DIRECTIONS >>
Find the line containing "(313, 548) = (126, 464): turquoise" in the data below and repeat it, along with all later lines, exactly through the last one.

(Object tracking records)
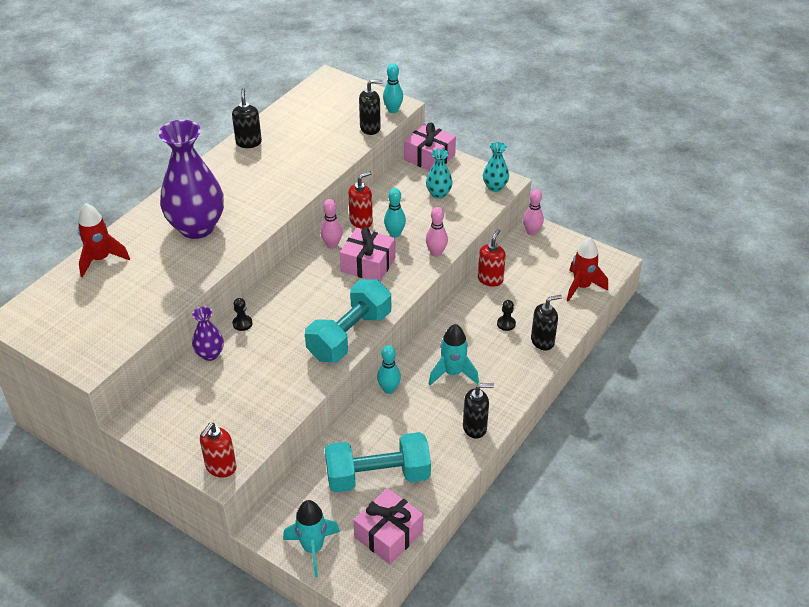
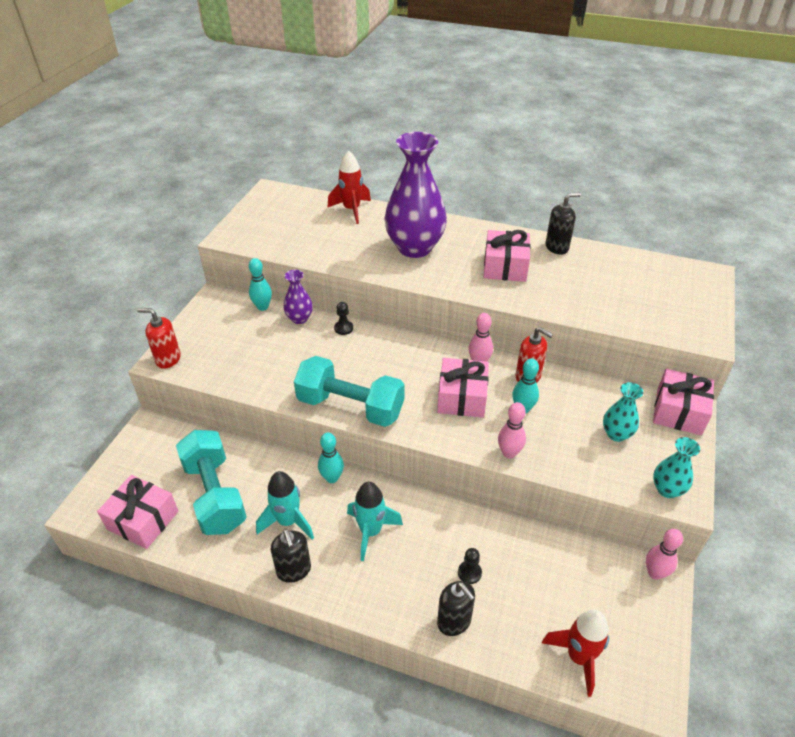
camera: 75 degrees right, 0 degrees up
(259, 179) = (505, 267): none -> pink gift
(313, 548) = (126, 464): turquoise rocket -> turquoise rocket (288, 521)
(370, 128) = (645, 325): black soap dispenser -> none
(393, 110) = (694, 336): turquoise bowling pin -> turquoise bowling pin (262, 307)
(490, 279) = (540, 540): red soap dispenser -> none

EXERCISE ANSWER >>
(313, 548) = (126, 464): turquoise rocket -> turquoise rocket (288, 521)
(370, 128) = (645, 325): black soap dispenser -> none
(393, 110) = (694, 336): turquoise bowling pin -> turquoise bowling pin (262, 307)
(490, 279) = (540, 540): red soap dispenser -> none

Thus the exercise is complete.